Extracted data Start Marker

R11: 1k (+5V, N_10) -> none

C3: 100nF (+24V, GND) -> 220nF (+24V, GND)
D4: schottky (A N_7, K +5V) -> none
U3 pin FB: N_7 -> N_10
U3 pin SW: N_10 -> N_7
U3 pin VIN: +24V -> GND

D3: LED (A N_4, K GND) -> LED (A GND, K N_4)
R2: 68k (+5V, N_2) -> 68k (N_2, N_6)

Extracted data End Marker
Extracted data Start Marker

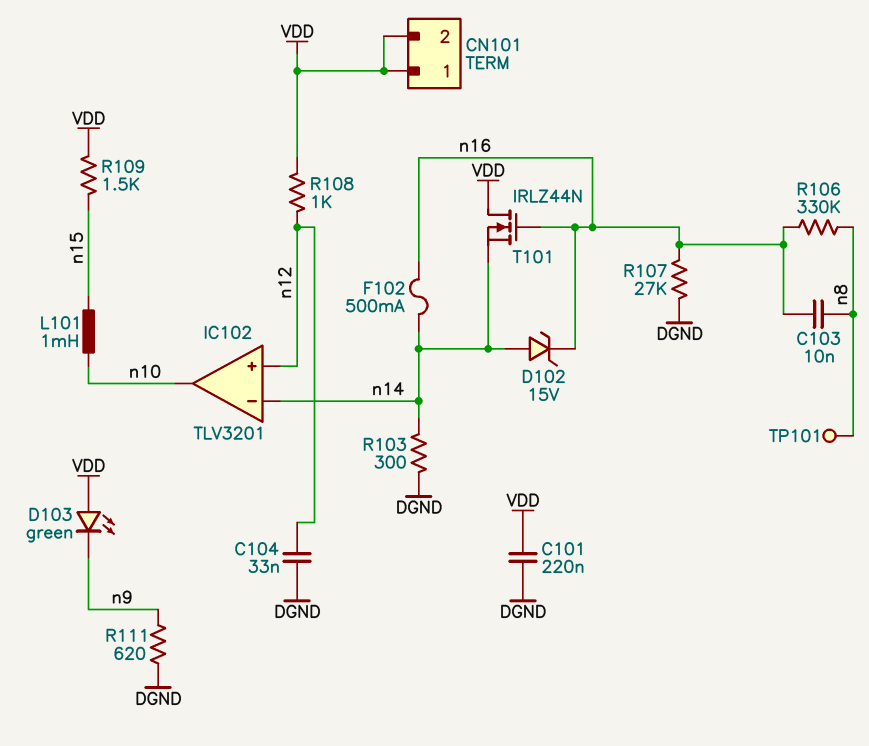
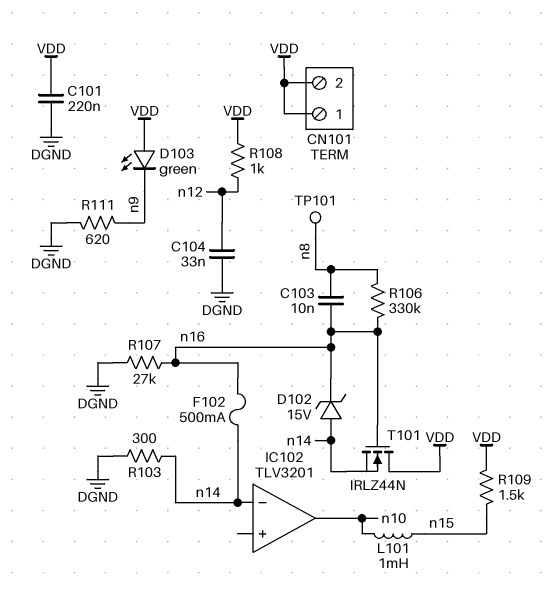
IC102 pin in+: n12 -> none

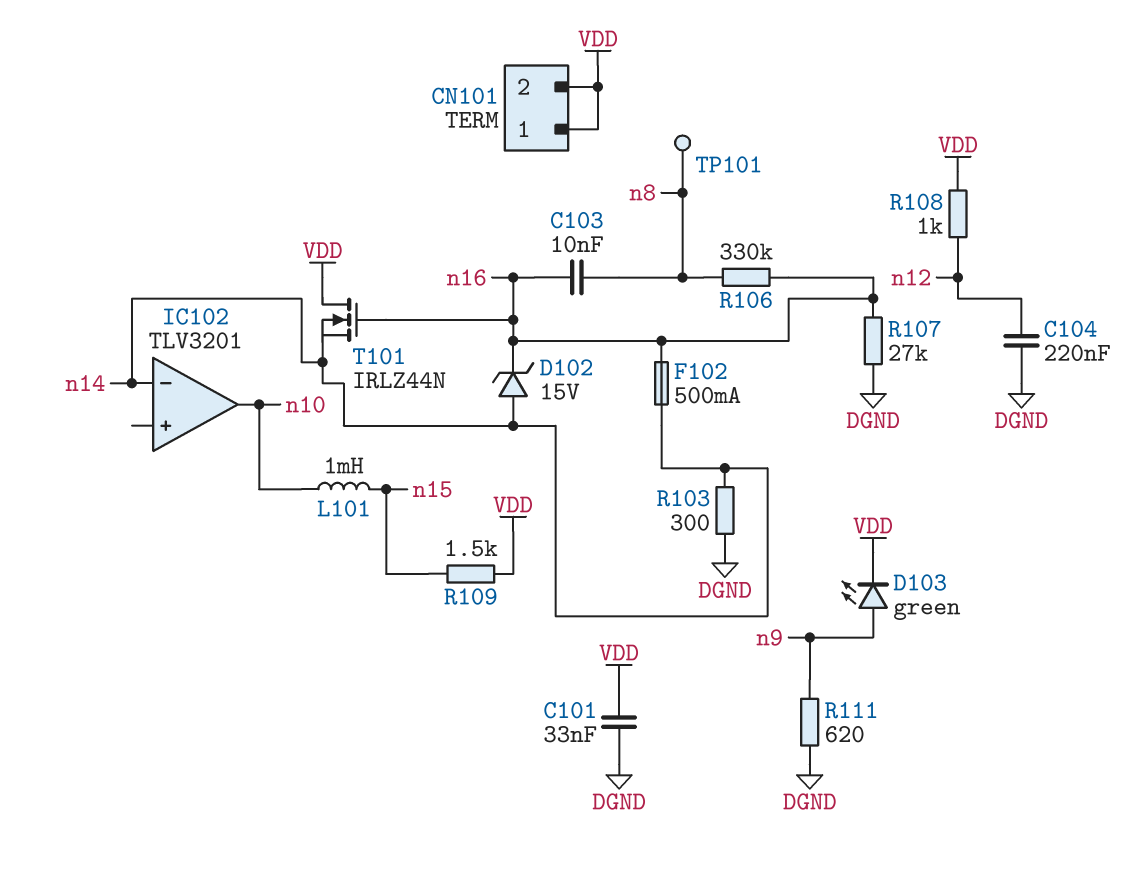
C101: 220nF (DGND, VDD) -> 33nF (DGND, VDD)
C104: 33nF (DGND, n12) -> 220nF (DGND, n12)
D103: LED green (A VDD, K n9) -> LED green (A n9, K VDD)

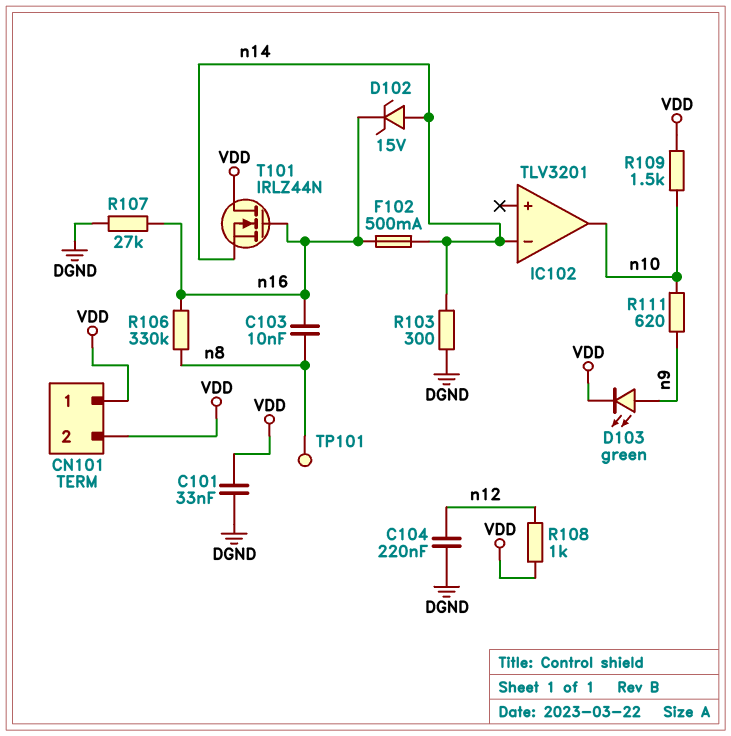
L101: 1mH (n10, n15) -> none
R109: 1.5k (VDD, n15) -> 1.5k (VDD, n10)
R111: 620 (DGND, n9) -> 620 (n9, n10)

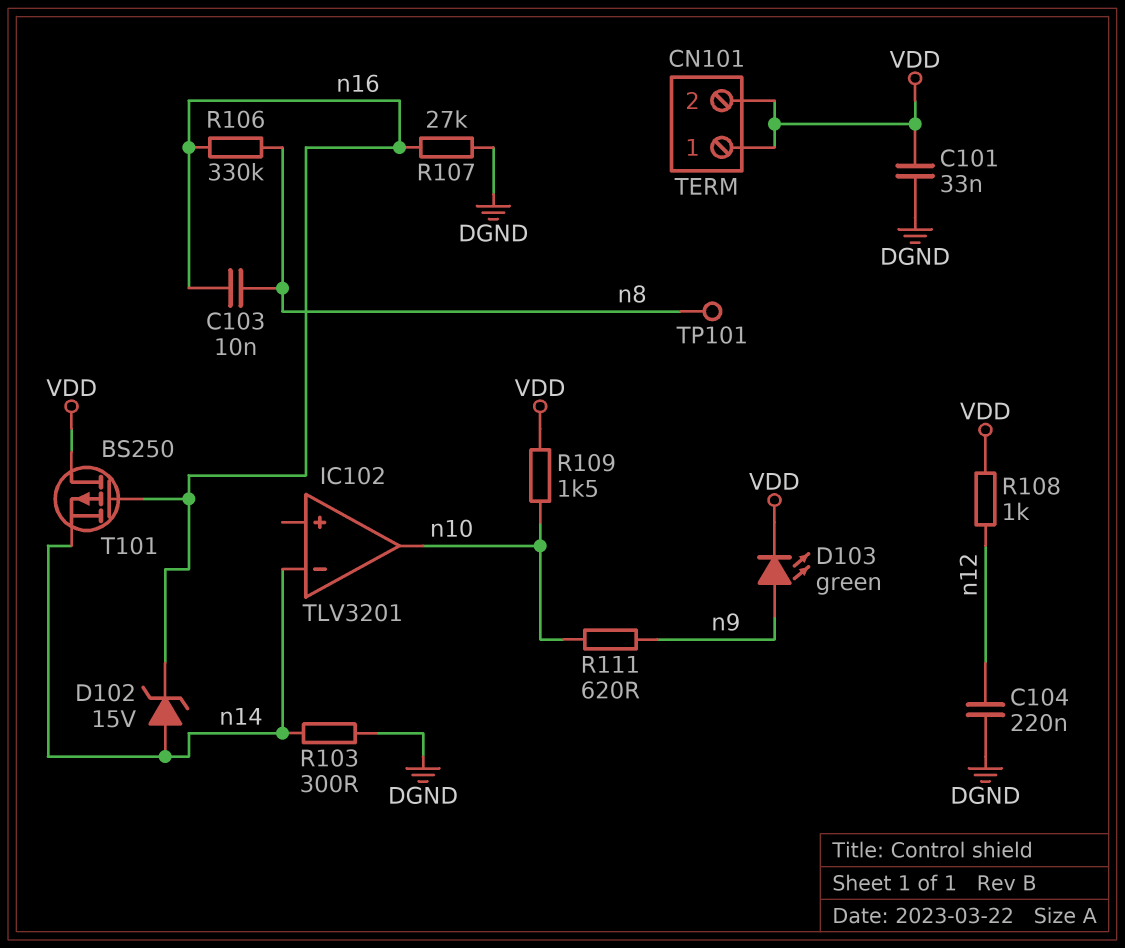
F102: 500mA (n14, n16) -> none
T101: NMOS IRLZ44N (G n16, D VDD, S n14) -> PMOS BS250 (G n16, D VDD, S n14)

Extracted data End Marker
Extracted data Start Marker

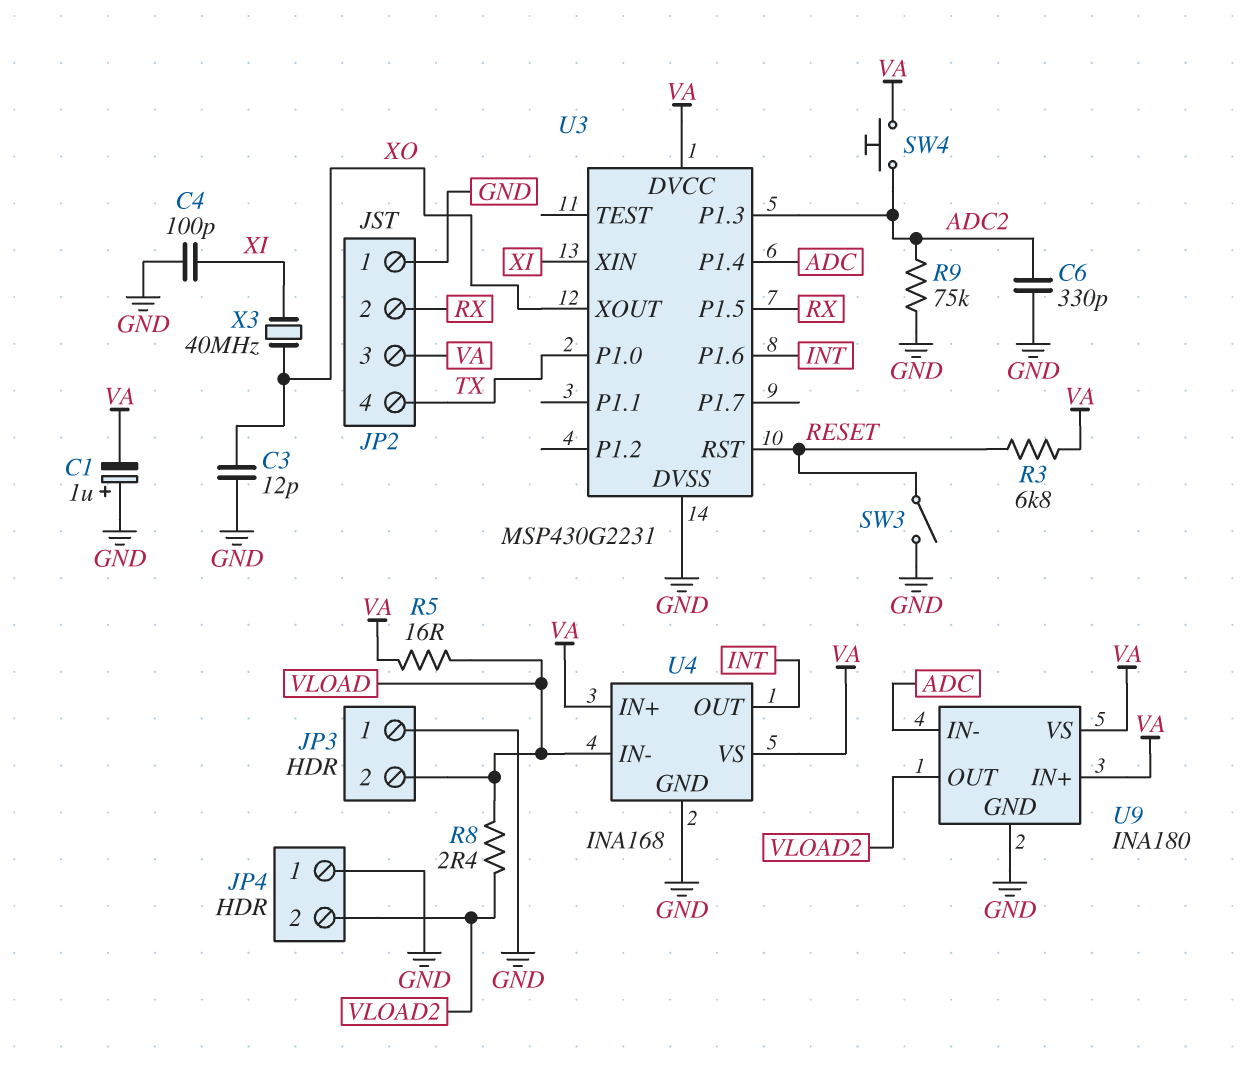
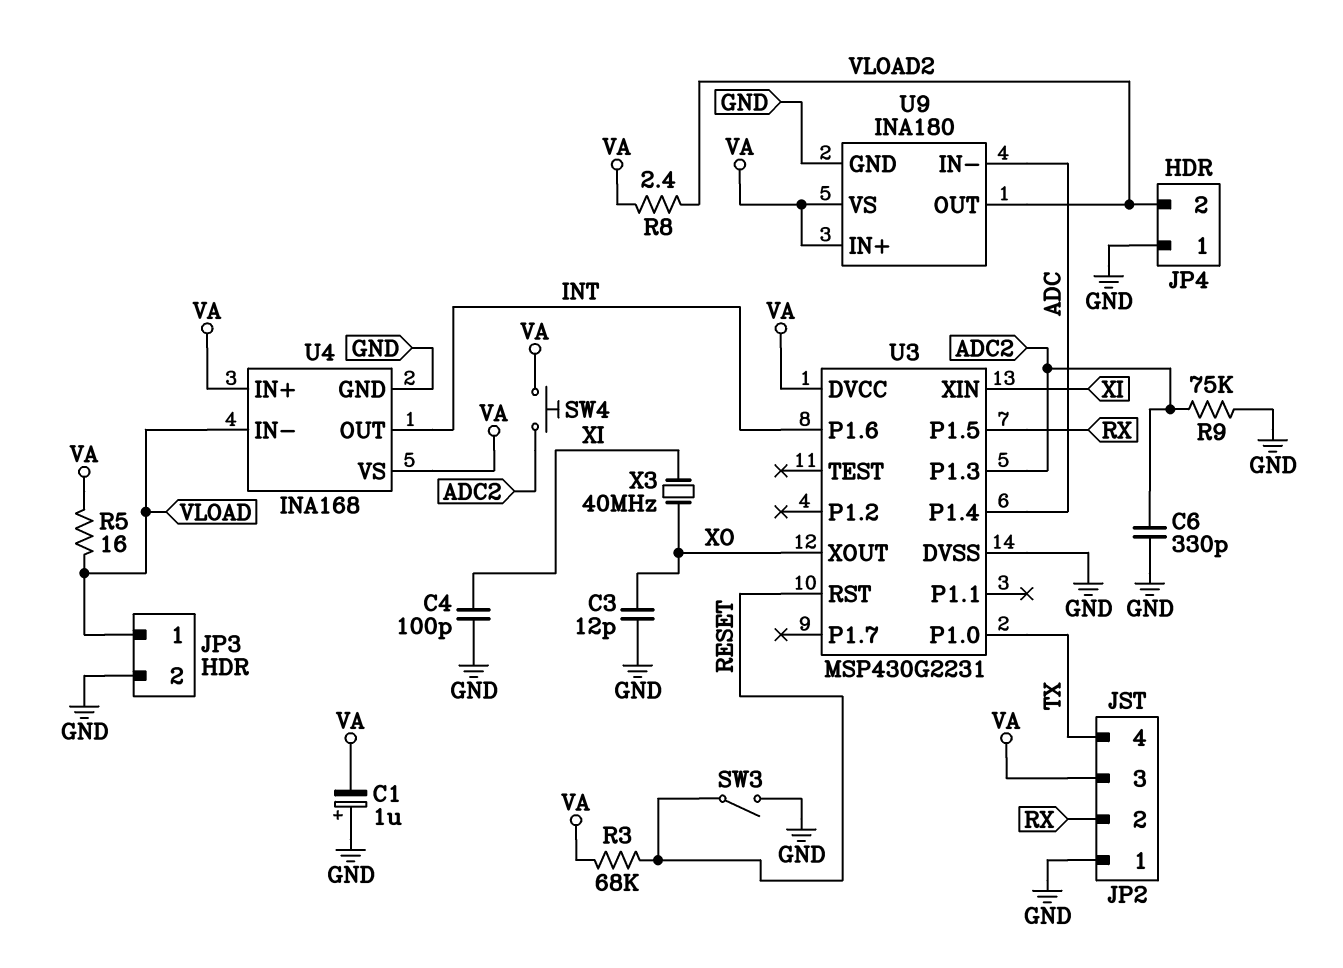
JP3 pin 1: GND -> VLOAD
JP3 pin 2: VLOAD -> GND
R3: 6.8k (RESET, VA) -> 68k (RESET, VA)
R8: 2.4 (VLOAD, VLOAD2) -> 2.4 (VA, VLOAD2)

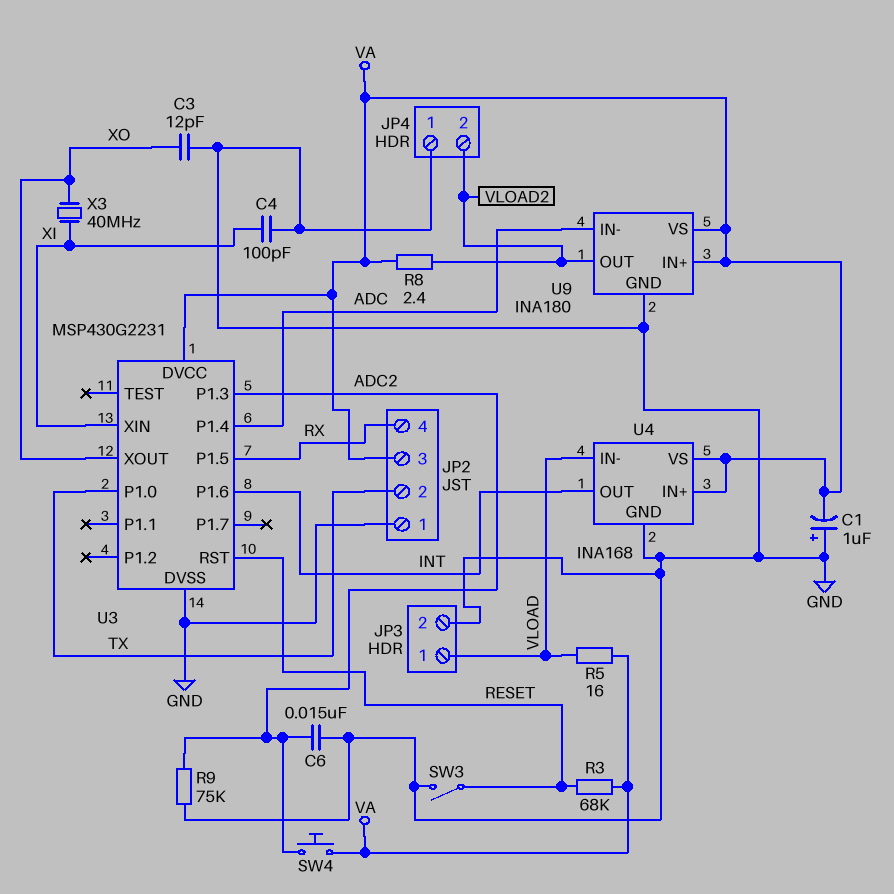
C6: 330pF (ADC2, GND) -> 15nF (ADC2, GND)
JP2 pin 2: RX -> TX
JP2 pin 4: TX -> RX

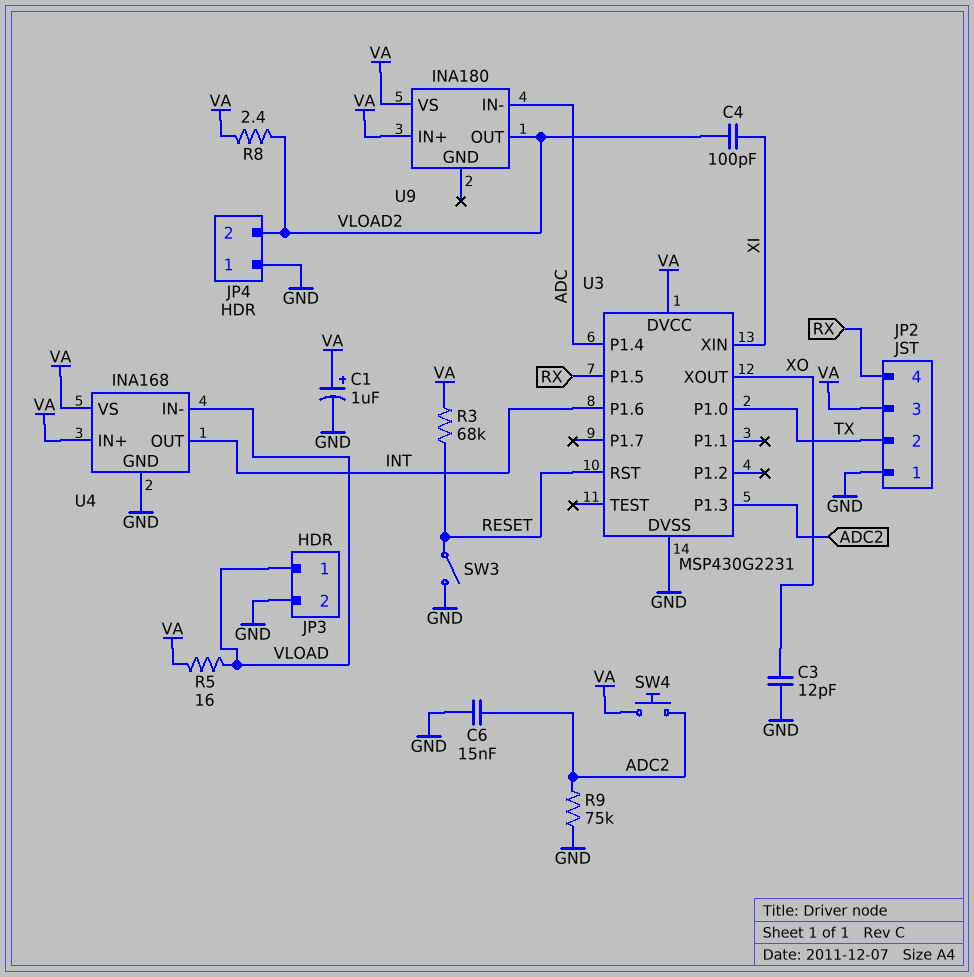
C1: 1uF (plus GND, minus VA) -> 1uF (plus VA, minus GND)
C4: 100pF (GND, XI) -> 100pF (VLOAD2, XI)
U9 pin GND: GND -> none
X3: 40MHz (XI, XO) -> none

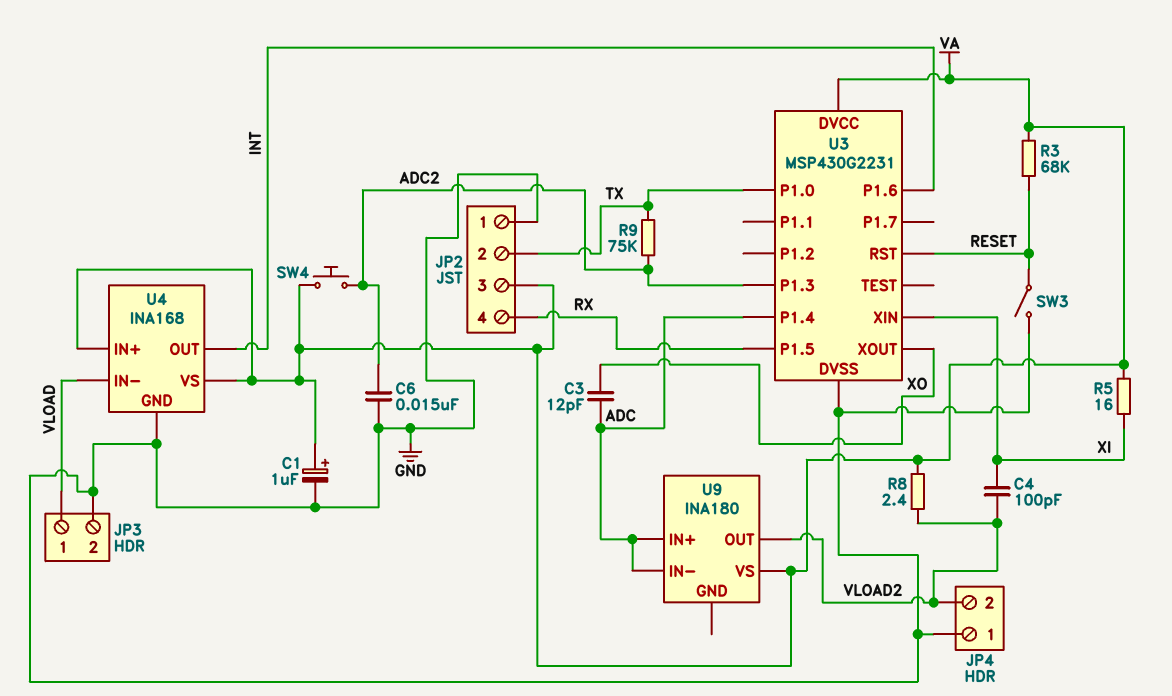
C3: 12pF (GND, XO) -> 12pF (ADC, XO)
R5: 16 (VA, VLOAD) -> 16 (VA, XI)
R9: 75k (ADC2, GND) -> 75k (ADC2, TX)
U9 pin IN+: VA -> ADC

Extracted data End Marker

__Task to carry out__
Nothing except the lines from the one containing "JP3 pin 1: GND -> VLOAD" through the one containing "U9 pin IN+: VA -> ADC" should appear in the answer, exactly as above and without pictures.

__Response for this exercise__
JP3 pin 1: GND -> VLOAD
JP3 pin 2: VLOAD -> GND
R3: 6.8k (RESET, VA) -> 68k (RESET, VA)
R8: 2.4 (VLOAD, VLOAD2) -> 2.4 (VA, VLOAD2)

C6: 330pF (ADC2, GND) -> 15nF (ADC2, GND)
JP2 pin 2: RX -> TX
JP2 pin 4: TX -> RX

C1: 1uF (plus GND, minus VA) -> 1uF (plus VA, minus GND)
C4: 100pF (GND, XI) -> 100pF (VLOAD2, XI)
U9 pin GND: GND -> none
X3: 40MHz (XI, XO) -> none

C3: 12pF (GND, XO) -> 12pF (ADC, XO)
R5: 16 (VA, VLOAD) -> 16 (VA, XI)
R9: 75k (ADC2, GND) -> 75k (ADC2, TX)
U9 pin IN+: VA -> ADC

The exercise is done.